Print the line containing "SNOW-WHITE SPRAY BOTTLE (404,189,52,114)" and all lines after it to the end of the records below, exactly as written. No pictures.

——

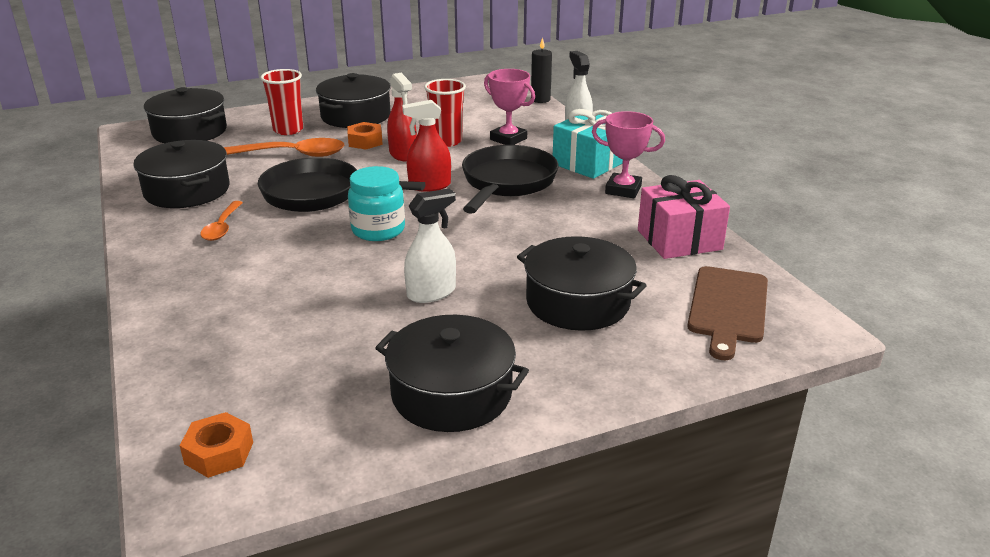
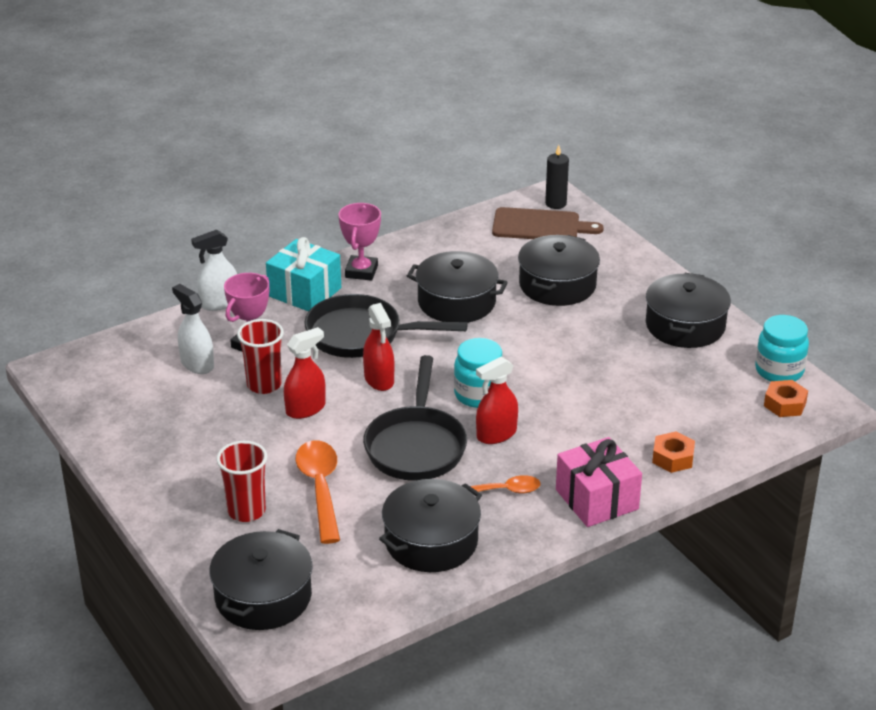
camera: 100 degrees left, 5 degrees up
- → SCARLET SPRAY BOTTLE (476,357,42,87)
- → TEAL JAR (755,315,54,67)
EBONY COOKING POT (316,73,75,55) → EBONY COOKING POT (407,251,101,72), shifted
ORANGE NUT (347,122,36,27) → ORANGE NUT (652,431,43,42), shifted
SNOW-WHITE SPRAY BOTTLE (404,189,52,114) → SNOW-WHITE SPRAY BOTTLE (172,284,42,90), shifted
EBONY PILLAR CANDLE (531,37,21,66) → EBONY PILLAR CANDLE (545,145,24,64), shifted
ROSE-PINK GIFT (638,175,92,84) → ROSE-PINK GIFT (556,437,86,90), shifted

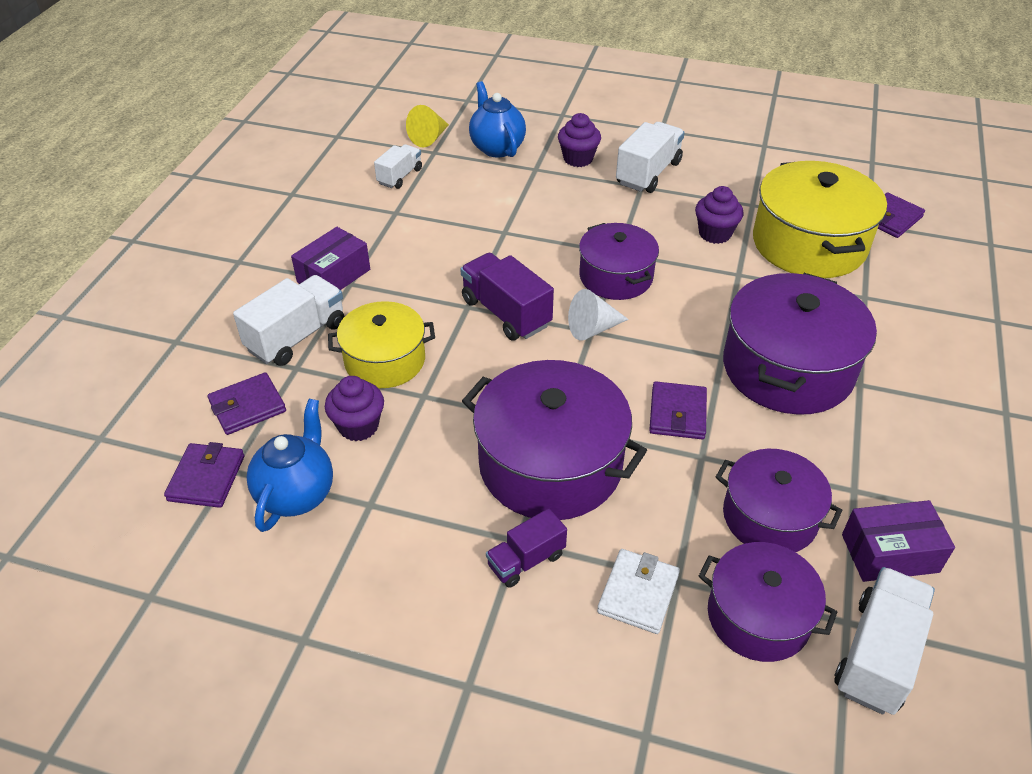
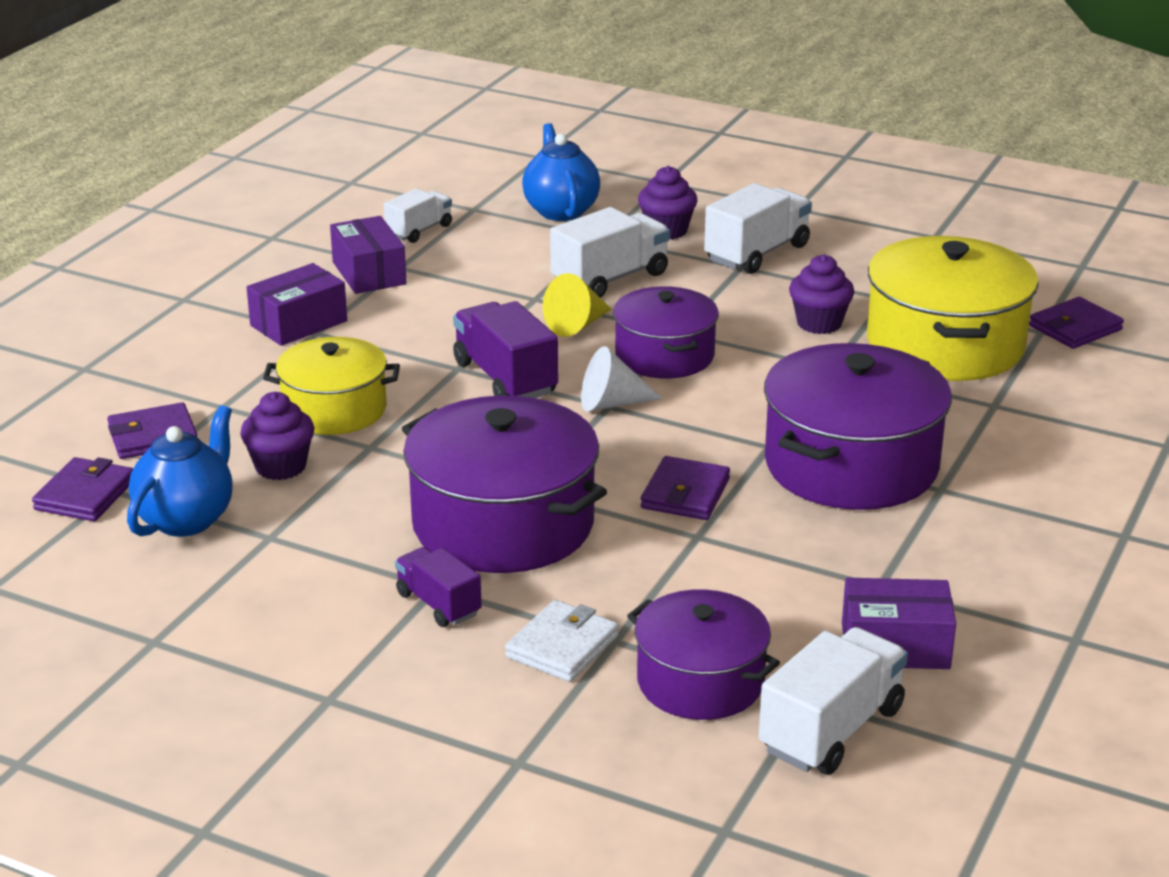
camera: 10 degrees right, 15 degrees down
VIOLET COOKING POT (716,449,126,103) → -
- → VIOLET BOX (330,216,77,78)
SNOW-WHITE TRUCK (233,275,111,91) → SNOW-WHITE TRUCK (550,207,120,91), shifted
GOLDEN SOLID CONE (406,105,43,42) → GOLDEN SOLID CONE (543,273,68,64), shifted
VIOLET TRUCK (486,508,81,80) → VIOLET TRUCK (395,547,87,80), 75 degrees clockwise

——

=== Finished task ===
SNOW-WHITE SPRAY BOTTLE (404,189,52,114) → SNOW-WHITE SPRAY BOTTLE (172,284,42,90), shifted
EBONY PILLAR CANDLE (531,37,21,66) → EBONY PILLAR CANDLE (545,145,24,64), shifted
ROSE-PINK GIFT (638,175,92,84) → ROSE-PINK GIFT (556,437,86,90), shifted

camera: 10 degrees right, 15 degrees down
VIOLET COOKING POT (716,449,126,103) → -
- → VIOLET BOX (330,216,77,78)
SNOW-WHITE TRUCK (233,275,111,91) → SNOW-WHITE TRUCK (550,207,120,91), shifted
GOLDEN SOLID CONE (406,105,43,42) → GOLDEN SOLID CONE (543,273,68,64), shifted
VIOLET TRUCK (486,508,81,80) → VIOLET TRUCK (395,547,87,80), 75 degrees clockwise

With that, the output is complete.